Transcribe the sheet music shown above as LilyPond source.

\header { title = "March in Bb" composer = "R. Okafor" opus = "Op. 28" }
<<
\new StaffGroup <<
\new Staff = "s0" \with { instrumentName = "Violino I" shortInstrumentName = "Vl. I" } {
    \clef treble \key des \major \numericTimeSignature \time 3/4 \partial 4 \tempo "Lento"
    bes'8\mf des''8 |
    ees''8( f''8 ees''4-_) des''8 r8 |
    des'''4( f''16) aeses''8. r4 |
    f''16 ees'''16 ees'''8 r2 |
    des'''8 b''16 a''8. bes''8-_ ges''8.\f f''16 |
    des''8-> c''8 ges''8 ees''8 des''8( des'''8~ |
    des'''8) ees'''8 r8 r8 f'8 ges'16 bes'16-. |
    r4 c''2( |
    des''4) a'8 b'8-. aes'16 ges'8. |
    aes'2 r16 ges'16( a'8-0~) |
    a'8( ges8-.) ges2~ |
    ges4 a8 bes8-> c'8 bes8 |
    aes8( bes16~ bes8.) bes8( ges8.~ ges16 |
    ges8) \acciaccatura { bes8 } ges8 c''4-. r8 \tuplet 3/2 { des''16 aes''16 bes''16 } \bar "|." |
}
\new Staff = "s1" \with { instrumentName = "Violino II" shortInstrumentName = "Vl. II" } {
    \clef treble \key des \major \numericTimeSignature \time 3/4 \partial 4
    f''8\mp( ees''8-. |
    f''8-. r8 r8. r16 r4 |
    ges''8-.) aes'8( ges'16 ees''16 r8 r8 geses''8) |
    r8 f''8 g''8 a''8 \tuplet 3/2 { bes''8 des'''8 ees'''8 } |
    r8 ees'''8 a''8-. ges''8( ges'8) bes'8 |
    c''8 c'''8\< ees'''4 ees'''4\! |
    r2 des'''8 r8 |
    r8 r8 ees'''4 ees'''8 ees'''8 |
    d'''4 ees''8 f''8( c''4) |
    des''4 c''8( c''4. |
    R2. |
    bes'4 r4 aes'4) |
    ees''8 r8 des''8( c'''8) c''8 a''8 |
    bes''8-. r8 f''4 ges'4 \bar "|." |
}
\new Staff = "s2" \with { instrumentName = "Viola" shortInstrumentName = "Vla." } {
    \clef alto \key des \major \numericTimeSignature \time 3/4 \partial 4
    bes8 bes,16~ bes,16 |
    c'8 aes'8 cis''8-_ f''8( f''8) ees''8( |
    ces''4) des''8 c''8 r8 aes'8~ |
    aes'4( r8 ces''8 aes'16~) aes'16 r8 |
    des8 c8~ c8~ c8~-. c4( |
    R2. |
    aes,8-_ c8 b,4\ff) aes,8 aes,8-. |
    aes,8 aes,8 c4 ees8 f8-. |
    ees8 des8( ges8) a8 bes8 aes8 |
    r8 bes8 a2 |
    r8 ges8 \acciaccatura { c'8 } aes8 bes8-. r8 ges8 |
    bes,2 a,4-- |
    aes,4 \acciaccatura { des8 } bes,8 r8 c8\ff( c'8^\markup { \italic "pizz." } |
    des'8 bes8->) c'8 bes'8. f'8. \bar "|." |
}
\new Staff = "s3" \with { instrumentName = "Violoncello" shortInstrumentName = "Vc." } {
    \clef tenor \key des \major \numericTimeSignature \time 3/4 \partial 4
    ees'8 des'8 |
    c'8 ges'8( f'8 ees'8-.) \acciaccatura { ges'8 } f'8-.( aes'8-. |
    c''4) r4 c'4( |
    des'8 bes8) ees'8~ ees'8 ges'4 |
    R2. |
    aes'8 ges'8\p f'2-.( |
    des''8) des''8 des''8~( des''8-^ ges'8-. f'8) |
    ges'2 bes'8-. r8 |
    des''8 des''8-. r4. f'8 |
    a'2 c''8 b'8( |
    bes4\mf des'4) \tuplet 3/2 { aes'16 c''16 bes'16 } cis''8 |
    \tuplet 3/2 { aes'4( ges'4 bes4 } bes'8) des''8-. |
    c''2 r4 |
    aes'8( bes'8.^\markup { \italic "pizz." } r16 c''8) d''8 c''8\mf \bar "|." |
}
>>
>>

◆ Short exercise
Return every line above that contains the string "tuplet", matching case exactly.

◆ Task output
    ges8) \acciaccatura { bes8 } ges8 c''4-. r8 \tuplet 3/2 { des''16 aes''16 bes''16 } \bar "|." |
    r8 f''8 g''8 a''8 \tuplet 3/2 { bes''8 des'''8 ees'''8 } |
    bes4\mf des'4) \tuplet 3/2 { aes'16 c''16 bes'16 } cis''8 |
    \tuplet 3/2 { aes'4( ges'4 bes4 } bes'8) des''8-. |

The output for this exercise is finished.